▸ **THE TASK**
Update the lines that begin with the one containing "Give the centreline" and end with the one containing "road 3 (tertiary): [(203,114),(0,57)]" by replacing "centreline" with "centerline". Return only those lines, with everything else unchanged.

___

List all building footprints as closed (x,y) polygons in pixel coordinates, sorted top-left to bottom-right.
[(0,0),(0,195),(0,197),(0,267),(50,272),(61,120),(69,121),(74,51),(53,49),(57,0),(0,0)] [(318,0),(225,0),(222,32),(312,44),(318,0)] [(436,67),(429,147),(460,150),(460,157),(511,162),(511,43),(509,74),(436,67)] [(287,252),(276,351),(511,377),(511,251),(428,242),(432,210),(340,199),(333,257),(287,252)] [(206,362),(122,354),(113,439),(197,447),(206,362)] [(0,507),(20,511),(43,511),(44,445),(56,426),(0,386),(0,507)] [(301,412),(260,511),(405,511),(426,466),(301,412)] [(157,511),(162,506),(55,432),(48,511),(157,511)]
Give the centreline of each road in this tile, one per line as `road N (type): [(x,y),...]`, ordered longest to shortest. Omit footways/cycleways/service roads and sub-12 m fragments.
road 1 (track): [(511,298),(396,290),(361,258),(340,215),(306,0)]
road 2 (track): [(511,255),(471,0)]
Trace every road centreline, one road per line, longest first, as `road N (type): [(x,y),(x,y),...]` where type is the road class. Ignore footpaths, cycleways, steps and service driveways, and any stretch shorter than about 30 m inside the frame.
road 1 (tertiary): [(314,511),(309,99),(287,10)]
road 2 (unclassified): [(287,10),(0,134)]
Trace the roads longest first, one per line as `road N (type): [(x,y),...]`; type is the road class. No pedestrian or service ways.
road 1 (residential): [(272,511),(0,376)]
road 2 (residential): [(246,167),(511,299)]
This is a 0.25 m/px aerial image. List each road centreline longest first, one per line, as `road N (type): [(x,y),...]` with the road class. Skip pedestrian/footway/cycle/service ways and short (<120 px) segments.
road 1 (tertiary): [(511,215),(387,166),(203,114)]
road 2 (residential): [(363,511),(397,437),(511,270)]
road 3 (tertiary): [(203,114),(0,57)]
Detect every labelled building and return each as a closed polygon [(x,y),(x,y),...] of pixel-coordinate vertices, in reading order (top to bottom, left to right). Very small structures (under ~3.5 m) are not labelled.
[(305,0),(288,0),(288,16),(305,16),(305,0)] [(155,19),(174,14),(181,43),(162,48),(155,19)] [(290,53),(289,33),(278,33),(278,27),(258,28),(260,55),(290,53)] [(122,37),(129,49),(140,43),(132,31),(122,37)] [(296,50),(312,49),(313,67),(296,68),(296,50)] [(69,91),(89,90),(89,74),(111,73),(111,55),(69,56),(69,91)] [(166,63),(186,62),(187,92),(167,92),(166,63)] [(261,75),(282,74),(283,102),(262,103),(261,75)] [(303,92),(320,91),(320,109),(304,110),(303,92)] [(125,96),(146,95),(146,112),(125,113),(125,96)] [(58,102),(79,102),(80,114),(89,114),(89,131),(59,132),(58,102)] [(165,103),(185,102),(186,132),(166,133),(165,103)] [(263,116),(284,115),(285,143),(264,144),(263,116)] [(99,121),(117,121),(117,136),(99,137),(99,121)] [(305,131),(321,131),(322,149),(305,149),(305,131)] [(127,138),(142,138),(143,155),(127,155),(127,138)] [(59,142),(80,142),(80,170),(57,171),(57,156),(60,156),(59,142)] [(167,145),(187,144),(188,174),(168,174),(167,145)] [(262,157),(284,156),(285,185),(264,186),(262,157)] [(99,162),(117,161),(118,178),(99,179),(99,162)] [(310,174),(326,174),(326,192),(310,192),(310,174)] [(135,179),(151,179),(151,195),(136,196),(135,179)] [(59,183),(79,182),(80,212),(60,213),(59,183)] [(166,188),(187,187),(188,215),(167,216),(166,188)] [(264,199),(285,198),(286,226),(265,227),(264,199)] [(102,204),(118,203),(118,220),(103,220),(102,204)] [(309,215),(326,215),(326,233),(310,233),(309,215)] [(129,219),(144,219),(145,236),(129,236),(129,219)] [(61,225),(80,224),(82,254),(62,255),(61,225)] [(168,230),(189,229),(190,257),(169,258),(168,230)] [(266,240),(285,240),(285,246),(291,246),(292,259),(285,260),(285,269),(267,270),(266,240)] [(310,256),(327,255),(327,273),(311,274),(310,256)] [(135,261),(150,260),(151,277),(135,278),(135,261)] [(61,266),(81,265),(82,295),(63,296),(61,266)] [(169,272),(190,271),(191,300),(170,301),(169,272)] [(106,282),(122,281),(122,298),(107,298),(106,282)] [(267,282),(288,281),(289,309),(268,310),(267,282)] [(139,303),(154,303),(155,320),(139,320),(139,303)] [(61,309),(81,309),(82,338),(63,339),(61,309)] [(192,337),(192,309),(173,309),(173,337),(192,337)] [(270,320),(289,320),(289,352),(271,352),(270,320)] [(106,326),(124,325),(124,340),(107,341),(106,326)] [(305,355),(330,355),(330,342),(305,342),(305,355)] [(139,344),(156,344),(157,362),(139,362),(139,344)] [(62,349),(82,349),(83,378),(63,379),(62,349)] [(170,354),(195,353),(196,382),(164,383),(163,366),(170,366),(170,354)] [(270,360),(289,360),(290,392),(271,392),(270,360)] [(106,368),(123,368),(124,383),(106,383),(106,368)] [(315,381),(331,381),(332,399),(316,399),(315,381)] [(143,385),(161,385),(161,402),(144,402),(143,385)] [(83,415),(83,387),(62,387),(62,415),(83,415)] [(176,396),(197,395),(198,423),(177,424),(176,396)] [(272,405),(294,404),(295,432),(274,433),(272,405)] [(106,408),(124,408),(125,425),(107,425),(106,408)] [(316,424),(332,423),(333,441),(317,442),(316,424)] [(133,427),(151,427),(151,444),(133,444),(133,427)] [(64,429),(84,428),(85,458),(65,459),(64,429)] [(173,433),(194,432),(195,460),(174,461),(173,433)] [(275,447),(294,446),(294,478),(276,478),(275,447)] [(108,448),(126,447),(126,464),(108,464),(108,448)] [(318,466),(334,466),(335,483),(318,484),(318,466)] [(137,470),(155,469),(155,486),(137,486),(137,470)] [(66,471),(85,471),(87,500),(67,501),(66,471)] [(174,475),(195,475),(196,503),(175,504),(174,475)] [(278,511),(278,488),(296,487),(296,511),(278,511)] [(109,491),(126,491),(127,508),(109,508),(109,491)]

___

▸ **OUTPUT FOR THIS TASK**
Give the centerline of each road in this tile, one per line as `road N (type): [(x,y),...]`, ordered longest to shortest. Omit footways/cycleways/service roads and sub-12 m fragments.
road 1 (track): [(511,298),(396,290),(361,258),(340,215),(306,0)]
road 2 (track): [(511,255),(471,0)]
Trace every road centerline, one road per line, longest first, as `road N (type): [(x,y),(x,y),...]` where type is the road class. Ignore footpaths, cycleways, steps and service driveways, and any stretch shorter than about 30 m inside the frame.
road 1 (tertiary): [(314,511),(309,99),(287,10)]
road 2 (unclassified): [(287,10),(0,134)]
Trace the roads longest first, one per line as `road N (type): [(x,y),...]`; type is the road class. No pedestrian or service ways.
road 1 (residential): [(272,511),(0,376)]
road 2 (residential): [(246,167),(511,299)]
This is a 0.25 m/px aerial image. List each road centerline longest first, one per line, as `road N (type): [(x,y),...]` with the road class. Skip pedestrian/footway/cycle/service ways and short (<120 px) segments.
road 1 (tertiary): [(511,215),(387,166),(203,114)]
road 2 (residential): [(363,511),(397,437),(511,270)]
road 3 (tertiary): [(203,114),(0,57)]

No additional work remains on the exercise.